__INSTRUCTIONS TO FOLLOW__
Only the lines from the top of the data through the line with "grey plane [271,184,335,229]" should be repeated, each exactly as written.

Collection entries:
--- START ---
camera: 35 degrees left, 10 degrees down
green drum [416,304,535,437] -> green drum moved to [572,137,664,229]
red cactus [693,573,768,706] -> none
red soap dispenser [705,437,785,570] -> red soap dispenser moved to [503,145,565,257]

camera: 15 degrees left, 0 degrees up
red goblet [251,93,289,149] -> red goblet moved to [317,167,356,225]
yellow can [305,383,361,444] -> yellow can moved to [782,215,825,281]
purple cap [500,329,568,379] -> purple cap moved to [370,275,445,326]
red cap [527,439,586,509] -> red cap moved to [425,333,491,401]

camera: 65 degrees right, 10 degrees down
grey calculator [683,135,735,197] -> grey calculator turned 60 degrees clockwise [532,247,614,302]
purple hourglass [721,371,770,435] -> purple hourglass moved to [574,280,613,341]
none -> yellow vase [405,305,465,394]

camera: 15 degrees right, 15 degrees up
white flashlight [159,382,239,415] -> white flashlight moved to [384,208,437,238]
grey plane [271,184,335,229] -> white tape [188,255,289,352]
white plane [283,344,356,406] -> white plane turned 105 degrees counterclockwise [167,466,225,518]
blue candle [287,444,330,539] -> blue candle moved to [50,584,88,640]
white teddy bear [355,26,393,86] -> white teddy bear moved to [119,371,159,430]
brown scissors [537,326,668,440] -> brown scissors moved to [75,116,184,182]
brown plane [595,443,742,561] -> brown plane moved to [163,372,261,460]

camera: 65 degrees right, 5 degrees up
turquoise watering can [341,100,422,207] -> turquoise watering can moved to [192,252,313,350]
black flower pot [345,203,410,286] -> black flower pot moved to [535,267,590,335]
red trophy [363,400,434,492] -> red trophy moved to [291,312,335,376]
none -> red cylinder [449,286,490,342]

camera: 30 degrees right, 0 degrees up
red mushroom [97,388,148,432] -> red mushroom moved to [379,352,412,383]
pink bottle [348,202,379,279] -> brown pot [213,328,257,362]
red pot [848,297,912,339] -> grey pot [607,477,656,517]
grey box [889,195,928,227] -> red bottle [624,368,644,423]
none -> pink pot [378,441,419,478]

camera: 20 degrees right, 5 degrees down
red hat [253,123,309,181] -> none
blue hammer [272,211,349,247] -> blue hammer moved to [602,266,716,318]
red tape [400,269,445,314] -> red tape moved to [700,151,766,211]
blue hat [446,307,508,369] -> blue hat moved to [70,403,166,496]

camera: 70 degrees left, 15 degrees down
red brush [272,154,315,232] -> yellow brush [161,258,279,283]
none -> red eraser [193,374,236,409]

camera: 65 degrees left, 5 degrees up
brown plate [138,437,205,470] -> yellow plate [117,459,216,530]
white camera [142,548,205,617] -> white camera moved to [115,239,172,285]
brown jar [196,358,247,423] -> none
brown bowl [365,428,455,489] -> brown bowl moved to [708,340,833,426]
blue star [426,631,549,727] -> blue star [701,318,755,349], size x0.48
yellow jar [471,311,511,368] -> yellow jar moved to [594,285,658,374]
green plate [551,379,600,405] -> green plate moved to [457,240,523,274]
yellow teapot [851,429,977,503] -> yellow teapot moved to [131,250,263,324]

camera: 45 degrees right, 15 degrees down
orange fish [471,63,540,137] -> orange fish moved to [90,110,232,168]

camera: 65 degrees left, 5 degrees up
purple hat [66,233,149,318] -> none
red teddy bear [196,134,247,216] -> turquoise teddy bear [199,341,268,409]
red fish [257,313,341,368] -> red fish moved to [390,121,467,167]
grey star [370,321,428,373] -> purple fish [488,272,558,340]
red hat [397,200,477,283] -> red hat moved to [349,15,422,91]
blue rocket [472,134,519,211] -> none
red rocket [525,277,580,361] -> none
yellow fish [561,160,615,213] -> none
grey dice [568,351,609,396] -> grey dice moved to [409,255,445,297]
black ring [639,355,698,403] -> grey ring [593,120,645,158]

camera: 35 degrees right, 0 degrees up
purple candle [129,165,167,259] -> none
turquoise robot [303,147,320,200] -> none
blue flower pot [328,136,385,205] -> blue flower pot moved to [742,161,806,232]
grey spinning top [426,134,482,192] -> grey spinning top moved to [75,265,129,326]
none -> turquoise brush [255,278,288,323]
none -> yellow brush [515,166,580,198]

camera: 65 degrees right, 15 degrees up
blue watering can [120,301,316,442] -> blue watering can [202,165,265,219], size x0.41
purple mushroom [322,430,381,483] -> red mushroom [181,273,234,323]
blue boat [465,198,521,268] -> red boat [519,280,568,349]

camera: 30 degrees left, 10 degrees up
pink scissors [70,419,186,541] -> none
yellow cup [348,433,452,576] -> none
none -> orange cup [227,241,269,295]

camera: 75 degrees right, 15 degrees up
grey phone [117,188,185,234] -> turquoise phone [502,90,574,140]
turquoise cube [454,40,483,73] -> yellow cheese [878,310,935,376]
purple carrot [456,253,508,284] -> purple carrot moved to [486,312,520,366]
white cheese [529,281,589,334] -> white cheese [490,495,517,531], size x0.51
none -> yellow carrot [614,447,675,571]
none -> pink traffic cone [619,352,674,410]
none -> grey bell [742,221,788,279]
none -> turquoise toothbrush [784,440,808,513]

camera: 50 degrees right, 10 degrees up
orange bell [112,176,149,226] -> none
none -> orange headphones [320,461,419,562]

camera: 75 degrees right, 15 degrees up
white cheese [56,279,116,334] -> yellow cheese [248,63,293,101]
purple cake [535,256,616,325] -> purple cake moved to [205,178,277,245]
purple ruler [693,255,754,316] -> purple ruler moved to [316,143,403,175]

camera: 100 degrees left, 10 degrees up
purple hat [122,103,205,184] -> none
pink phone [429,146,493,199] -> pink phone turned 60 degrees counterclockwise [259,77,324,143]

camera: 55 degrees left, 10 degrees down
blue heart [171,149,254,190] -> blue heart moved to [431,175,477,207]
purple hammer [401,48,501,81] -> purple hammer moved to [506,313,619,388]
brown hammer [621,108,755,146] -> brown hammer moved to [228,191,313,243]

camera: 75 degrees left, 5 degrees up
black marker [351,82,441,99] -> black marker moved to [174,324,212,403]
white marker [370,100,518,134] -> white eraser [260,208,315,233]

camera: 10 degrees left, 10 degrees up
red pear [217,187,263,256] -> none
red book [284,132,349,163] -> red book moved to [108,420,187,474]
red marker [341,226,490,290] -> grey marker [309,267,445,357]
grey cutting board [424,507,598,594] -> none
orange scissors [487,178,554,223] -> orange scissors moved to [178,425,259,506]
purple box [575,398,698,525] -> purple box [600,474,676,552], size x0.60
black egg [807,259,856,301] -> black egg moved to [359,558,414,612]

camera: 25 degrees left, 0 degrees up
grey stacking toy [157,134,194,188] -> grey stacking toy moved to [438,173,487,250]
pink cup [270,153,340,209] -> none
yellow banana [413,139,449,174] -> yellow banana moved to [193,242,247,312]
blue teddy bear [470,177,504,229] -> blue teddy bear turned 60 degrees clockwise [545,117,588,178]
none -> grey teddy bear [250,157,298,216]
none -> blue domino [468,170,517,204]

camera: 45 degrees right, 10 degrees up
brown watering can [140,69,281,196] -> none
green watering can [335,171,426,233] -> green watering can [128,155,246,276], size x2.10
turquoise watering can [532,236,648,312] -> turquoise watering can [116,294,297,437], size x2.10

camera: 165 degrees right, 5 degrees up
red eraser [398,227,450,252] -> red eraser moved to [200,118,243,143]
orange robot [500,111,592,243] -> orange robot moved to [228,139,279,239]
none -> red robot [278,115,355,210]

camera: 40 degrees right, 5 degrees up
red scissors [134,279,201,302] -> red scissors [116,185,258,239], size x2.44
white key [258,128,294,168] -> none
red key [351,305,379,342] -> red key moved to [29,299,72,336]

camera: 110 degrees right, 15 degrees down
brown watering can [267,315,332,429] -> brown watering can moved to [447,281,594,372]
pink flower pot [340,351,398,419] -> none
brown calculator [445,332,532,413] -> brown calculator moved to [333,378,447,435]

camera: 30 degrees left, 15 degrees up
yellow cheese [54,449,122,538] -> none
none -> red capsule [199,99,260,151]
--- END ---
__ANSWER TO THE EXERCISE__
camera: 35 degrees left, 10 degrees down
green drum [416,304,535,437] -> green drum moved to [572,137,664,229]
red cactus [693,573,768,706] -> none
red soap dispenser [705,437,785,570] -> red soap dispenser moved to [503,145,565,257]

camera: 15 degrees left, 0 degrees up
red goblet [251,93,289,149] -> red goblet moved to [317,167,356,225]
yellow can [305,383,361,444] -> yellow can moved to [782,215,825,281]
purple cap [500,329,568,379] -> purple cap moved to [370,275,445,326]
red cap [527,439,586,509] -> red cap moved to [425,333,491,401]

camera: 65 degrees right, 10 degrees down
grey calculator [683,135,735,197] -> grey calculator turned 60 degrees clockwise [532,247,614,302]
purple hourglass [721,371,770,435] -> purple hourglass moved to [574,280,613,341]
none -> yellow vase [405,305,465,394]

camera: 15 degrees right, 15 degrees up
white flashlight [159,382,239,415] -> white flashlight moved to [384,208,437,238]
grey plane [271,184,335,229] -> white tape [188,255,289,352]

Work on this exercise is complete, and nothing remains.